↓↓↓

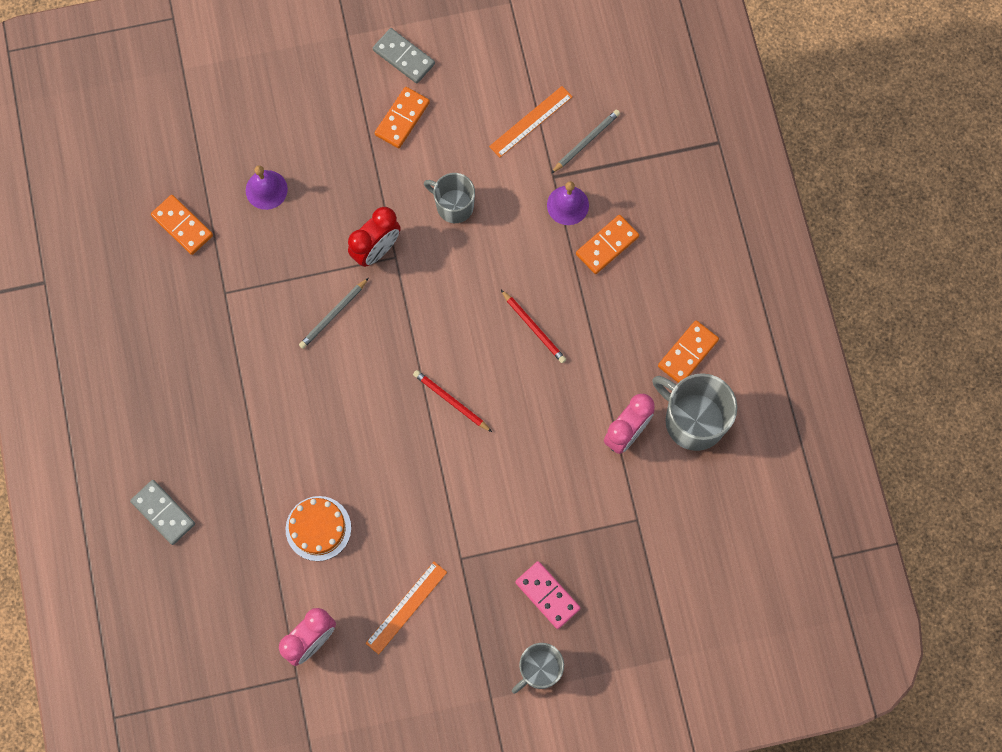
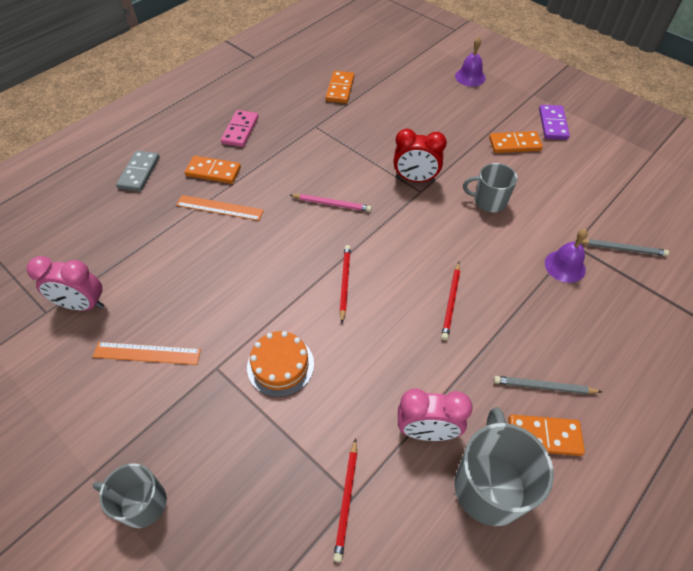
camera: 55 degrees right, 20 degrees down
(266, 189) = (399, 110): purple bell -> purple bell (470, 77)
(318, 528) = (181, 259): orange cake -> orange cake (280, 365)
(333, 314) = (349, 182): grey pencil -> grey pencil (544, 386)
(350, 351) = (331, 204): none -> pink pencil
(404, 57) = (553, 124): grey domino -> purple domino
(454, 206) = (489, 201): grey mug -> grey mug turned 75 degrees counterclockwise
(531, 121) = (595, 209): orange ruler -> orange ruler (219, 208)
(547, 595) = (223, 462): pink domino -> pink domino (240, 130)
(607, 245) = (565, 311): orange domino -> orange domino (213, 171)
(635, 525) = (346, 500): none -> red pencil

↑↑↑

== Task ==
The requested lines run from the one with "(404, 57) = (553, 124): grey" through the last line of the records. Return them exactly.

== Expected answer ==
(404, 57) = (553, 124): grey domino -> purple domino
(454, 206) = (489, 201): grey mug -> grey mug turned 75 degrees counterclockwise
(531, 121) = (595, 209): orange ruler -> orange ruler (219, 208)
(547, 595) = (223, 462): pink domino -> pink domino (240, 130)
(607, 245) = (565, 311): orange domino -> orange domino (213, 171)
(635, 525) = (346, 500): none -> red pencil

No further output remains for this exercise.